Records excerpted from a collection
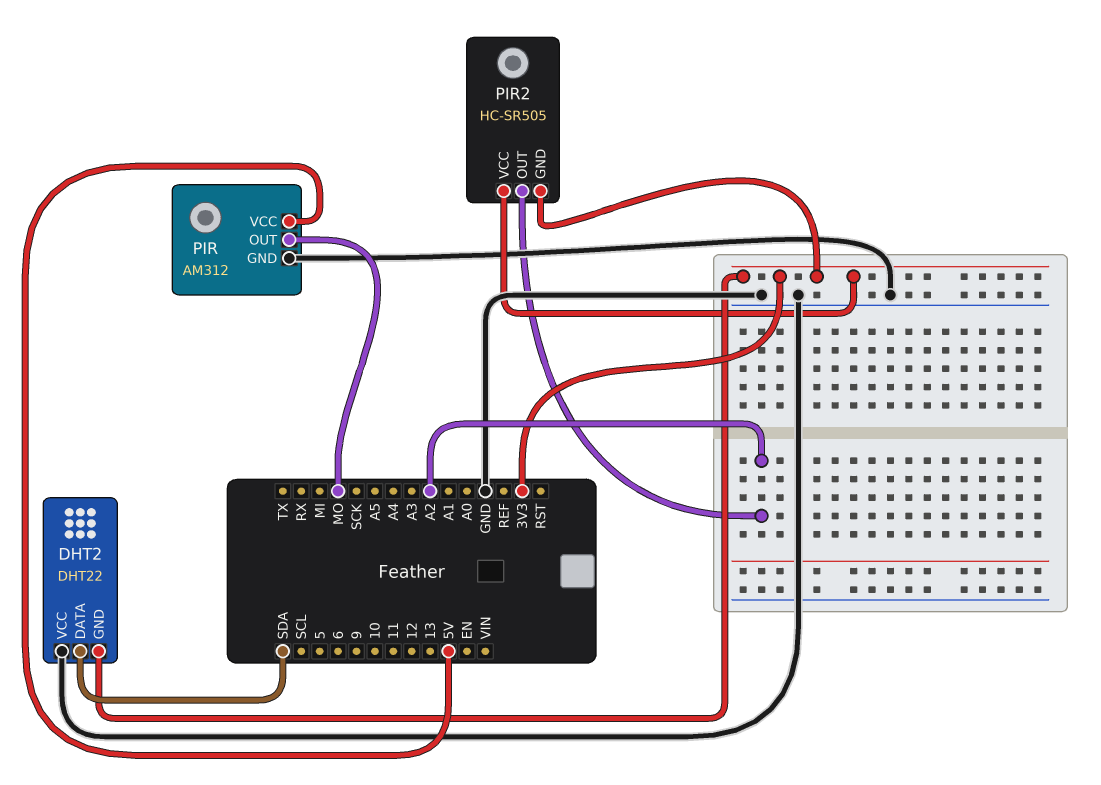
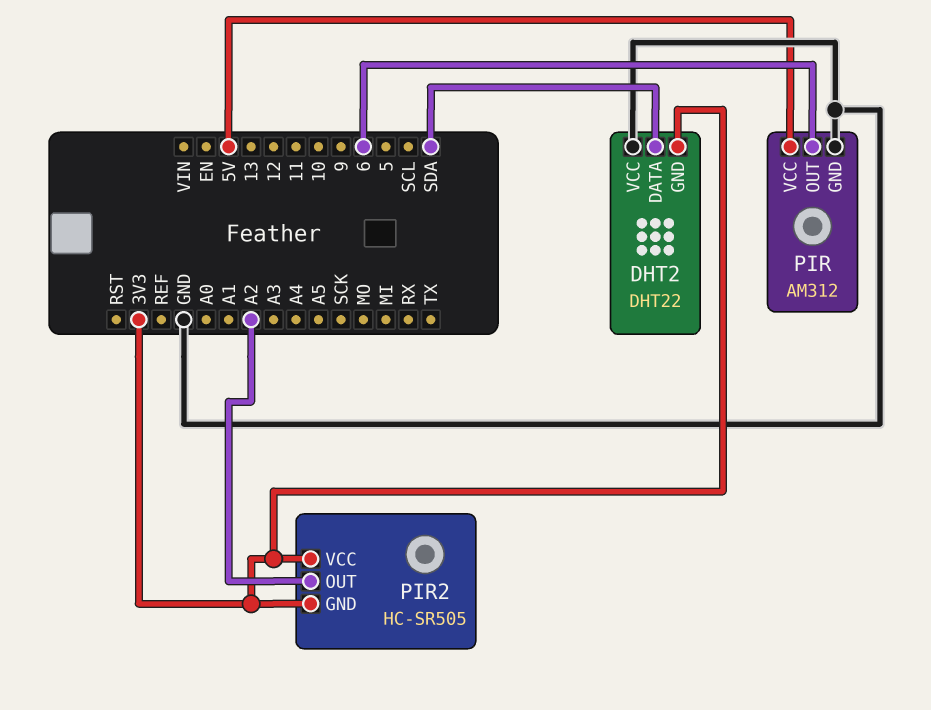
PIR pin OUT: MO -> 6

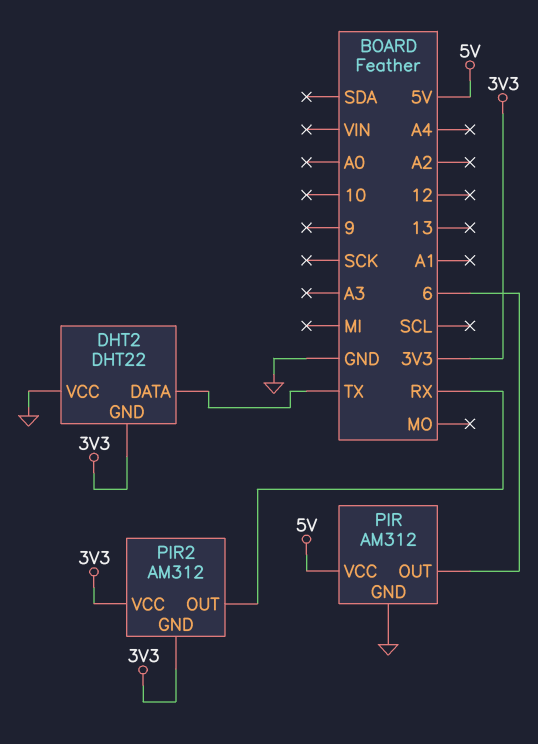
DHT2 pin DATA: SDA -> TX
PIR2: HC-SR505 -> AM312
PIR2 pin OUT: A2 -> RX

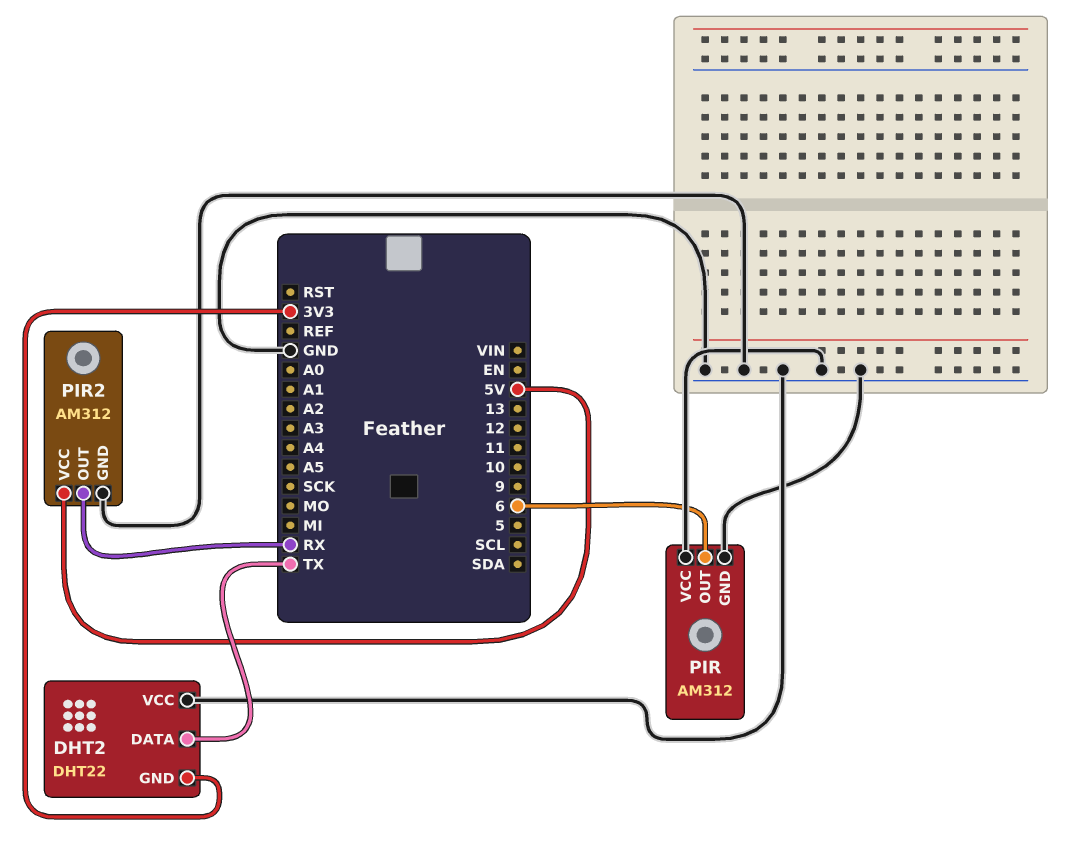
PIR pin VCC: 5V -> GND
PIR2 pin GND: 3V3 -> GND
PIR2 pin VCC: 3V3 -> 5V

Requirement »
Lines starting at the one with "PIR2: HC-SR505 -> AM312" and ending at the last line of the entries above must be restated word for word, with pictures omitted.

Answer box »
PIR2: HC-SR505 -> AM312
PIR2 pin OUT: A2 -> RX

PIR pin VCC: 5V -> GND
PIR2 pin GND: 3V3 -> GND
PIR2 pin VCC: 3V3 -> 5V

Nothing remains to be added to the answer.